* [DATA EXCERPTS]:
****************************************

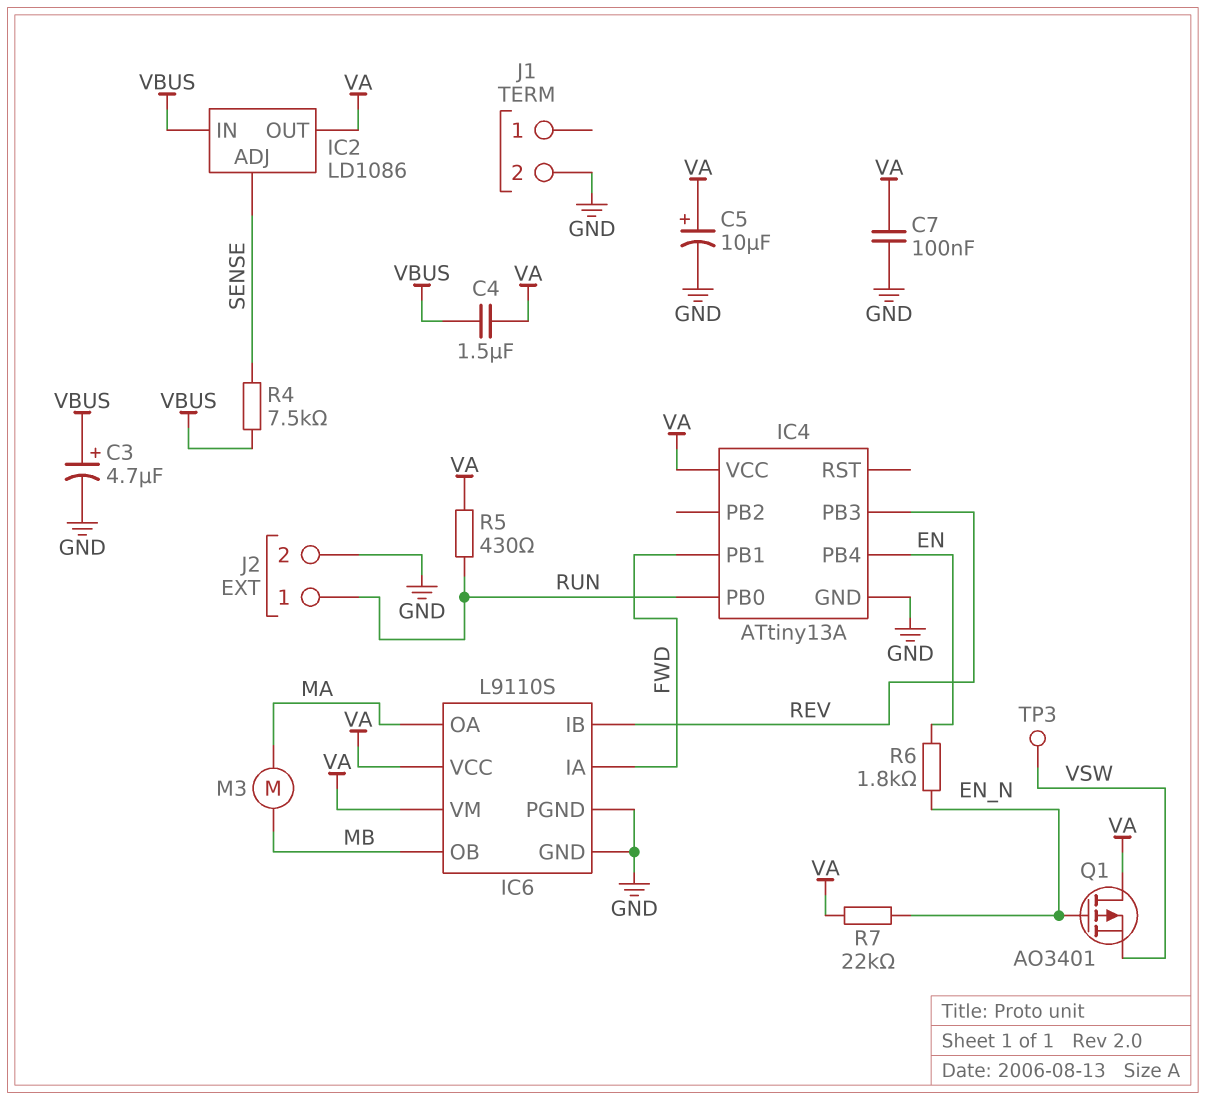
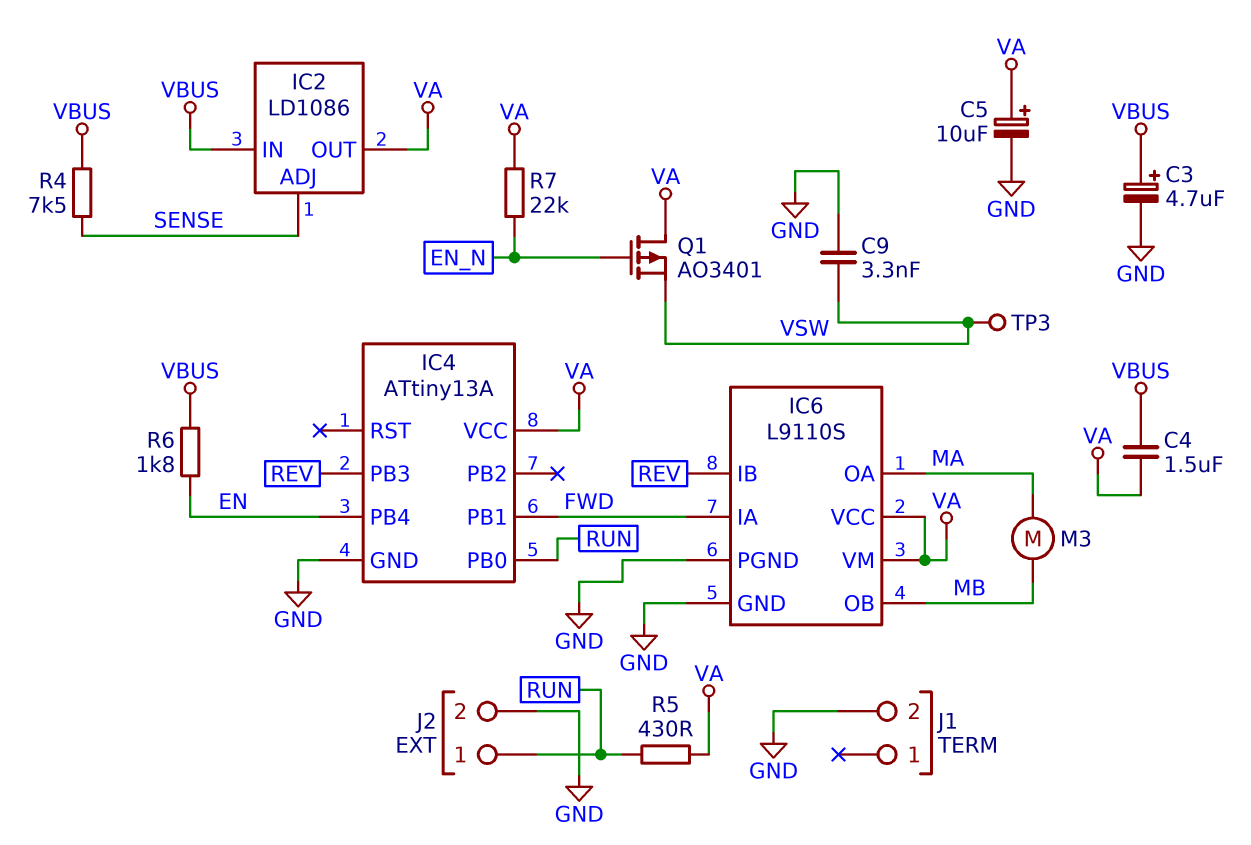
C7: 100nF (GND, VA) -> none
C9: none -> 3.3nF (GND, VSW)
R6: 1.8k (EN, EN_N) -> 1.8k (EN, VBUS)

****************************************

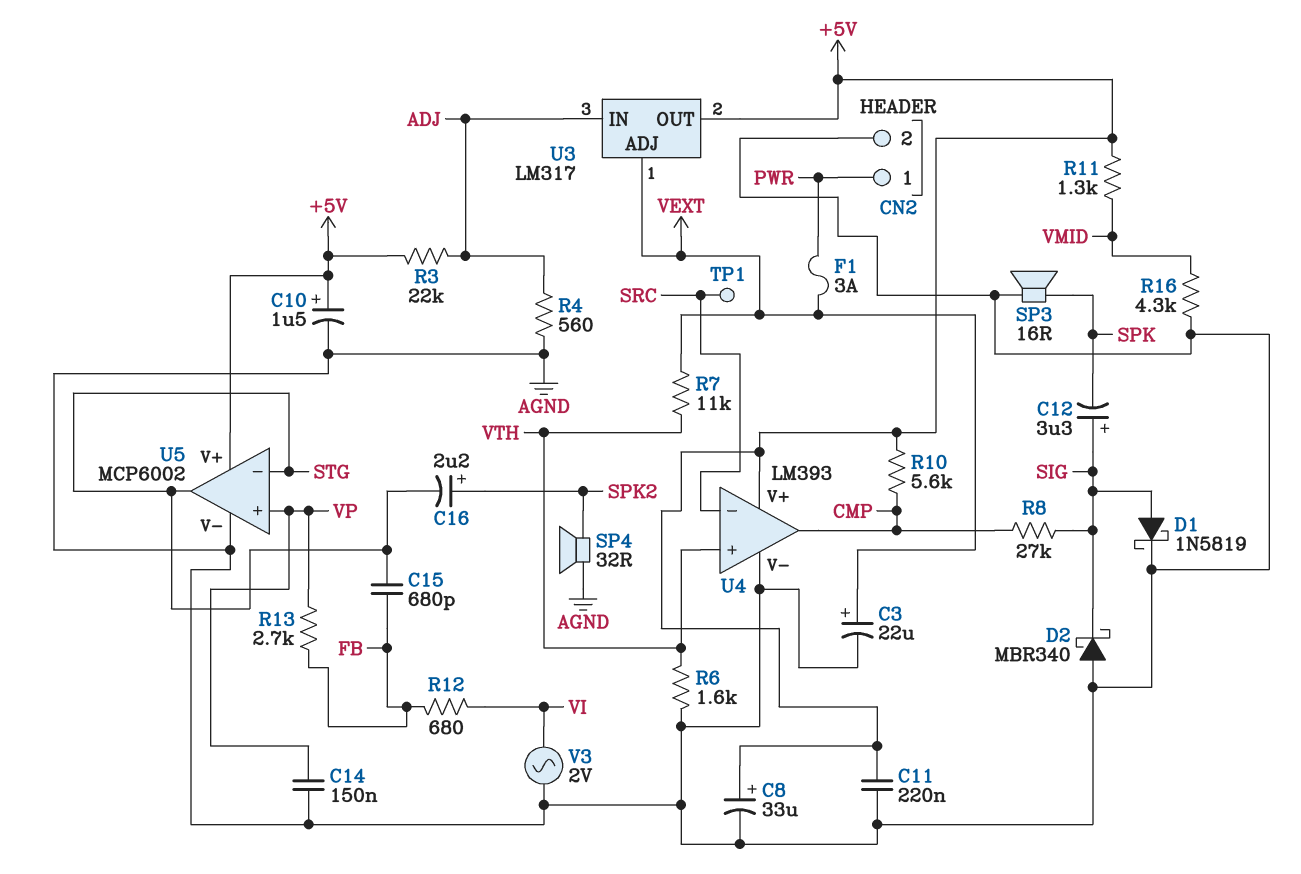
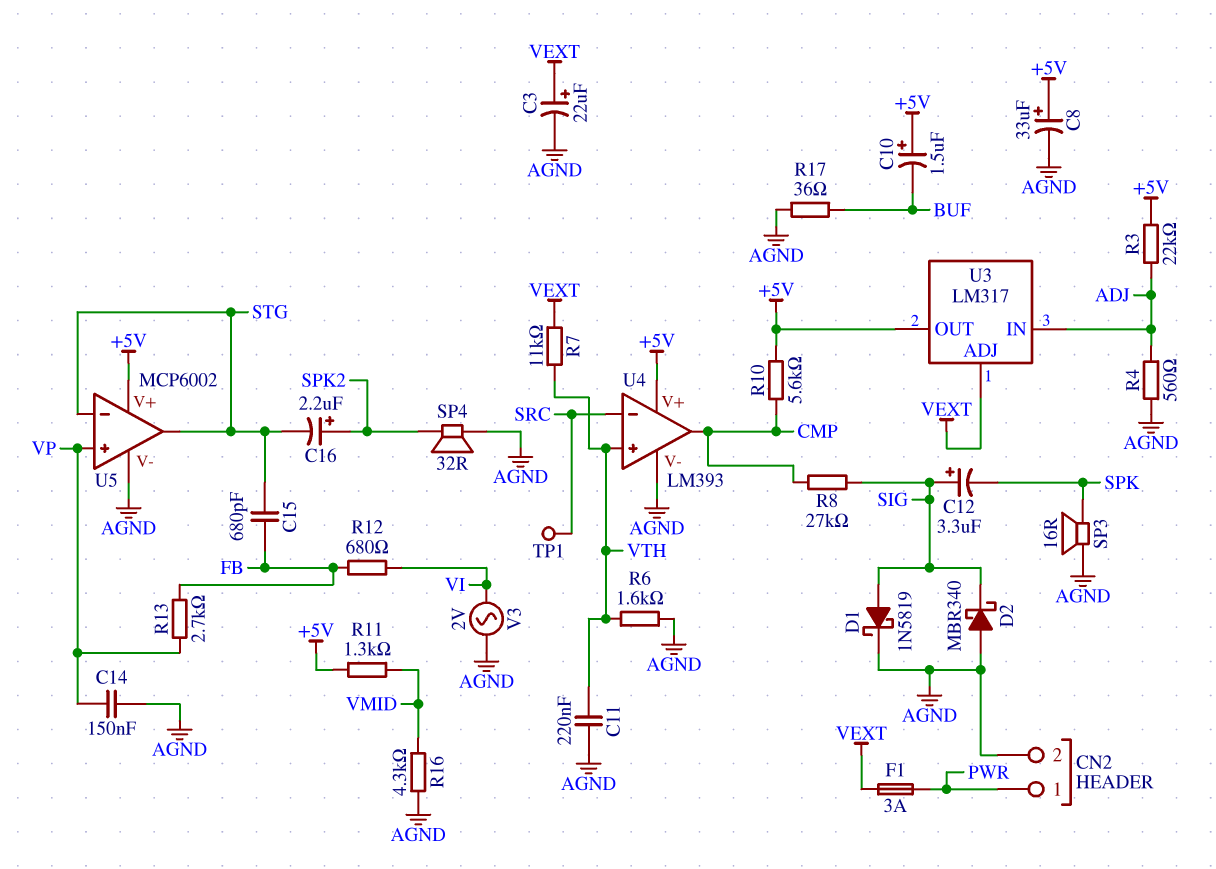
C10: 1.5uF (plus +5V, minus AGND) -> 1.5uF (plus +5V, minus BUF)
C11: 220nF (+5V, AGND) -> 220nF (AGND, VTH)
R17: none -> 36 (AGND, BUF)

****************************************

* [WORK REQUIRED]: Starting at the line above that holds "C10: 1.5uF (plus" and ending at the line that holds "R17: none -> 36 (AGND, BUF)", transcribe each line exactly and include no other lines.

* [EXERCISE RESPONSE]:
C10: 1.5uF (plus +5V, minus AGND) -> 1.5uF (plus +5V, minus BUF)
C11: 220nF (+5V, AGND) -> 220nF (AGND, VTH)
R17: none -> 36 (AGND, BUF)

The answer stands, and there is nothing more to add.